What is printed must match, line for line, the records from their first line through the line containing "orange star: (112, 105) -> (112, 95), moved", with pictures left out.

#### INPUT

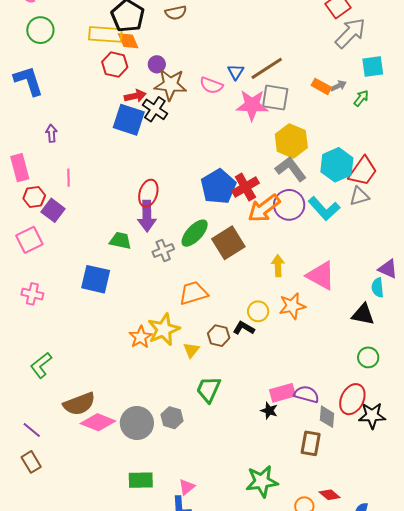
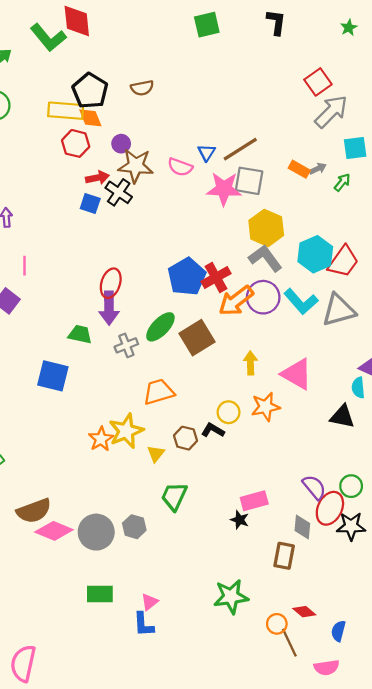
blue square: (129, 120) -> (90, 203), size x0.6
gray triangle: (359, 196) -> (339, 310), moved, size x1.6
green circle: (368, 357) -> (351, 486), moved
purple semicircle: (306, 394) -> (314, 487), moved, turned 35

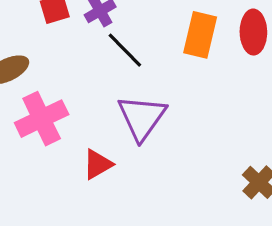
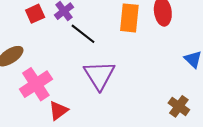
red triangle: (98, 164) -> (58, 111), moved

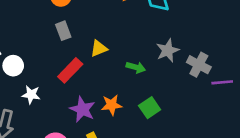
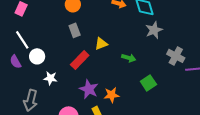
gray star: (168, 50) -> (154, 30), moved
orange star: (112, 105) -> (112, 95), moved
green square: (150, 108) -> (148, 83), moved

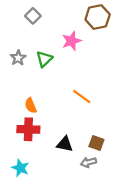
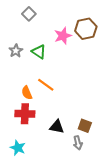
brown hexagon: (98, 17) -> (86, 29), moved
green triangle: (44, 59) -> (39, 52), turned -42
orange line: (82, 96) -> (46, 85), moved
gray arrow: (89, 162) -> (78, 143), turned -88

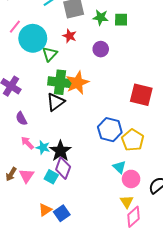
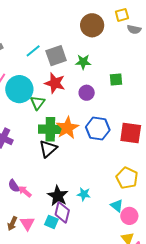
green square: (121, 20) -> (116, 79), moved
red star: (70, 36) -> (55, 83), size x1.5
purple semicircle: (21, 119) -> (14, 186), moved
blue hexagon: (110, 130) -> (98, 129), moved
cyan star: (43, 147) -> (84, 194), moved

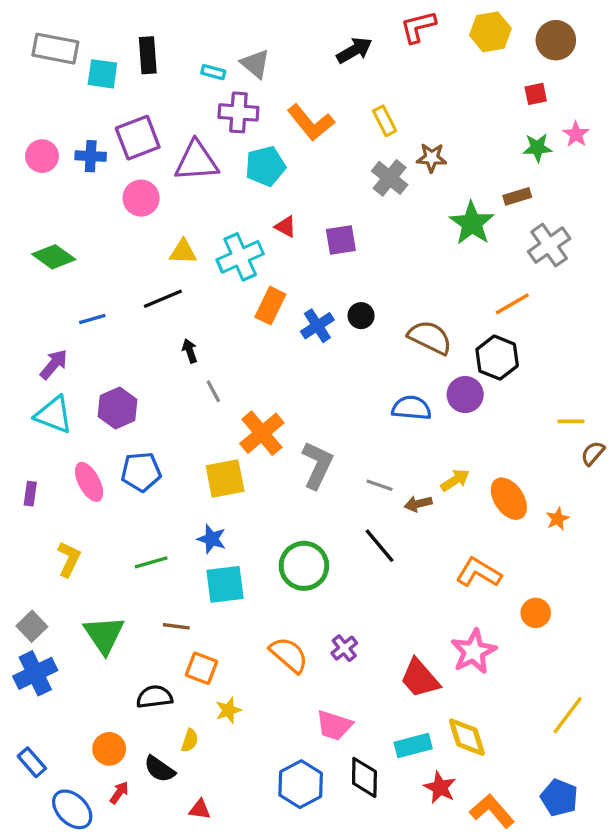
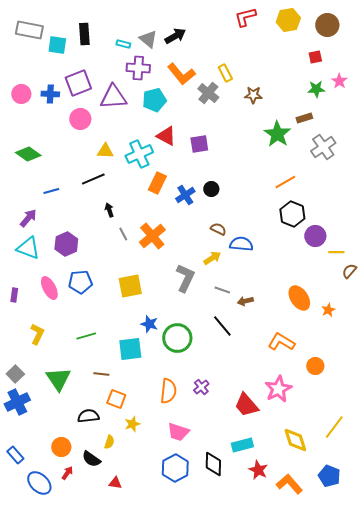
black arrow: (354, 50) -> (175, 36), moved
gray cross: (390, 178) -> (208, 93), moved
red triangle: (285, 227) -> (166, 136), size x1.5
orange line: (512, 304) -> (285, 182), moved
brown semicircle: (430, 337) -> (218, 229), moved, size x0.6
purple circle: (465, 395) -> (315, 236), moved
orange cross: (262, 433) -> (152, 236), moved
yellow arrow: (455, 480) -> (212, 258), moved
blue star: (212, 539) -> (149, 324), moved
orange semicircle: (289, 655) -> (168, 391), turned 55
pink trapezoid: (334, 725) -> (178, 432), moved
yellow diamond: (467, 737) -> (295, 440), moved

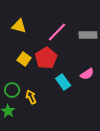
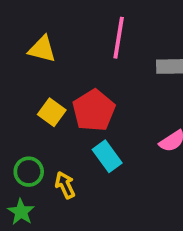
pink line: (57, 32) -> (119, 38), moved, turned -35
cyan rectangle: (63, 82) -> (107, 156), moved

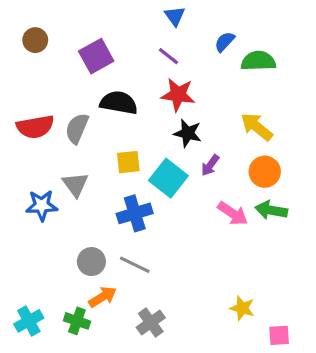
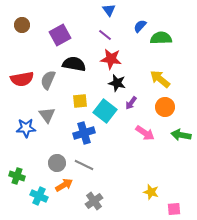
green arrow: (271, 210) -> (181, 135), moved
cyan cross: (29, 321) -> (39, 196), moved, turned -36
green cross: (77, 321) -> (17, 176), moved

########

- [YOUR SOLUTION]
blue square: (129, 120) -> (90, 203), size x0.6
gray triangle: (359, 196) -> (339, 310), moved, size x1.6
green circle: (368, 357) -> (351, 486), moved
purple semicircle: (306, 394) -> (314, 487), moved, turned 35

red triangle: (98, 164) -> (58, 111), moved

gray star: (168, 50) -> (154, 30), moved
orange star: (112, 105) -> (112, 95), moved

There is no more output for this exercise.